▶ _Saved entries_
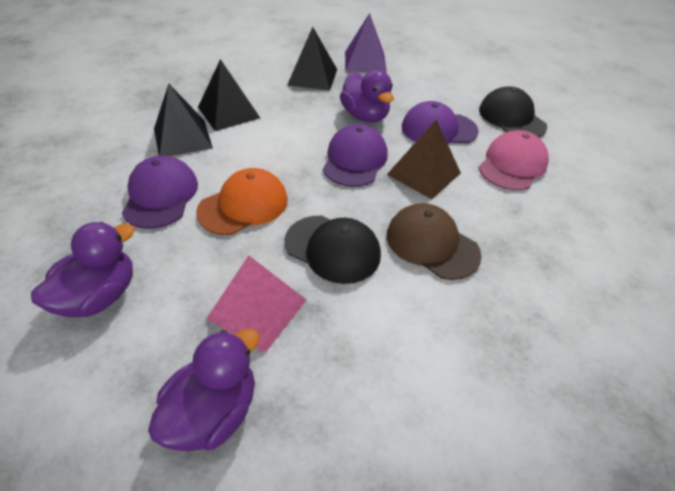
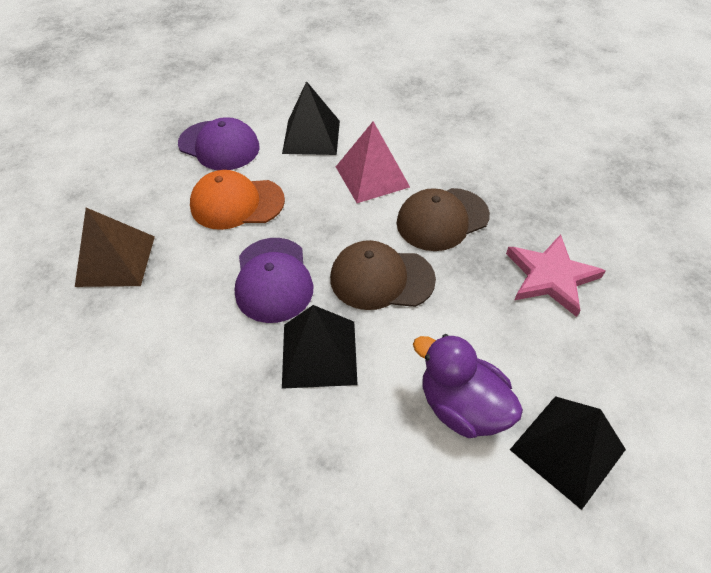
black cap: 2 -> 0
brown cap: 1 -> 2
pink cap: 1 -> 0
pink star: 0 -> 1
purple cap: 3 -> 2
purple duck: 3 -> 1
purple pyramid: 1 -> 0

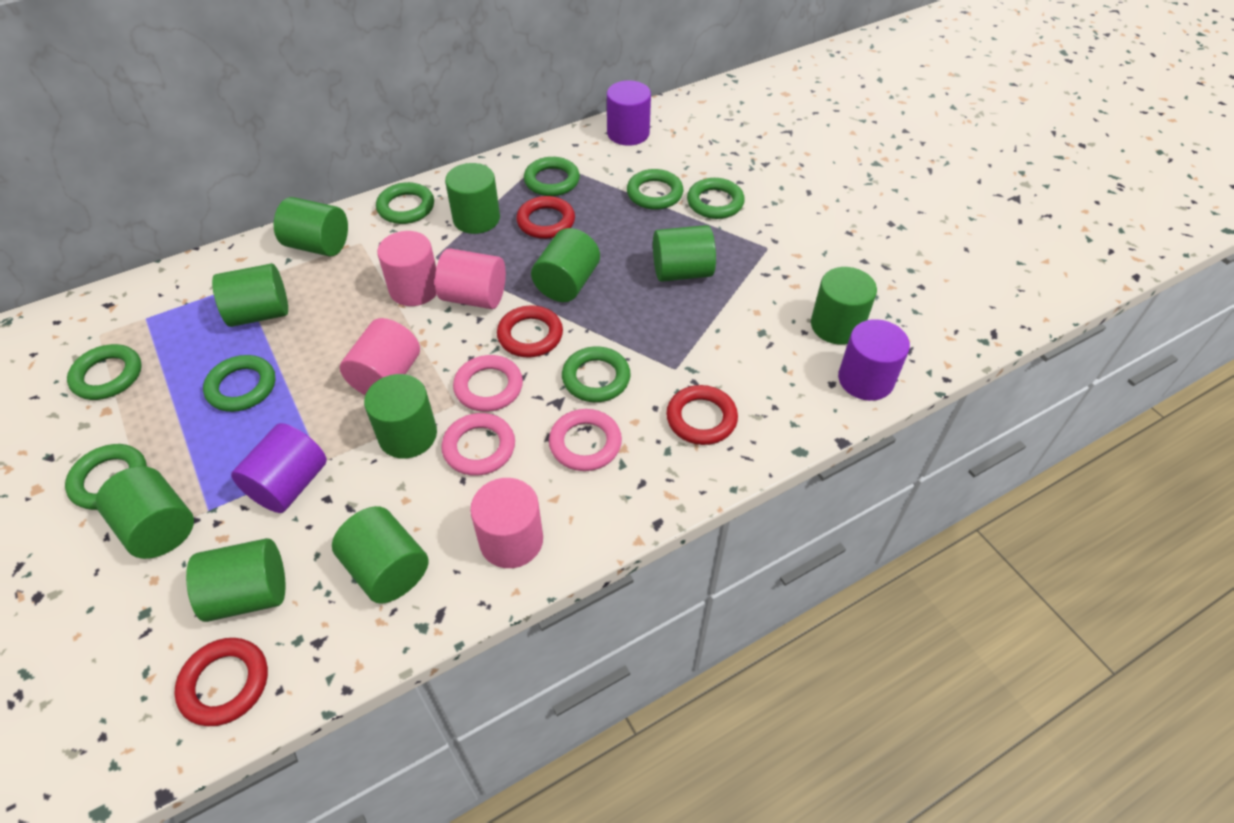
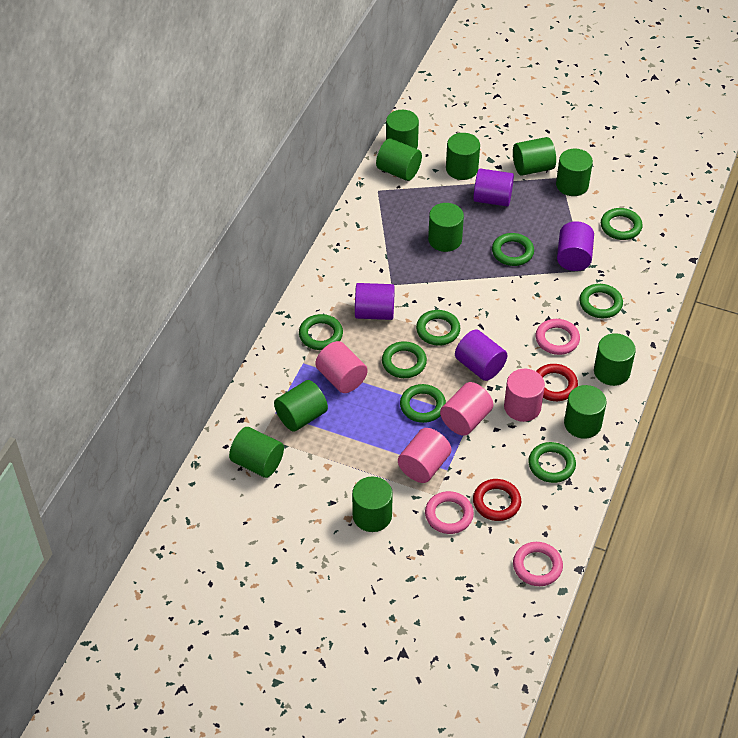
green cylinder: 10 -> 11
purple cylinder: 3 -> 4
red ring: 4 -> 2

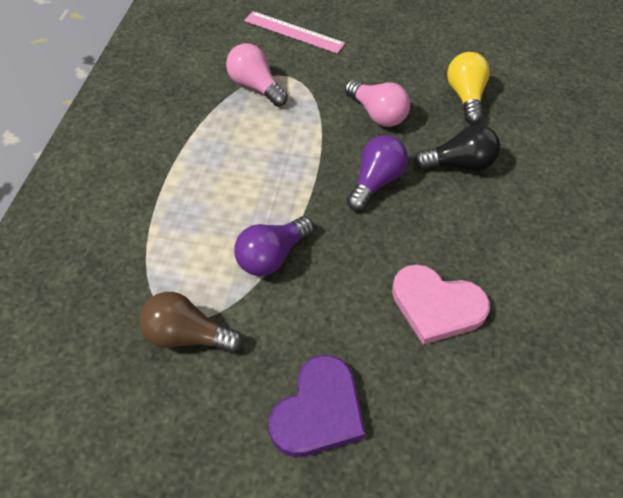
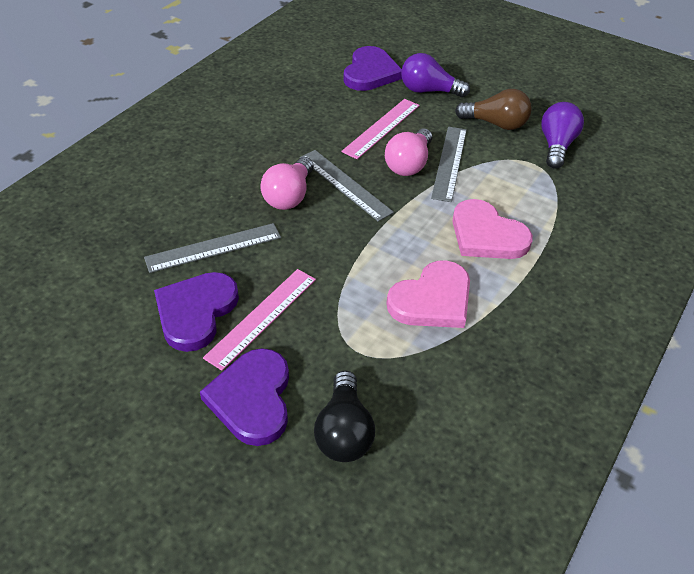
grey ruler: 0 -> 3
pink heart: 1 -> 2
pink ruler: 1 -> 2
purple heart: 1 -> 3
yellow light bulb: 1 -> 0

▶ _ABOUT THIS EXERCISE_
Only the lines with "cylinder" are needed; find them in the records and copy each one.

▶ _EXERCISE RESULT_
green cylinder: 10 -> 11
purple cylinder: 3 -> 4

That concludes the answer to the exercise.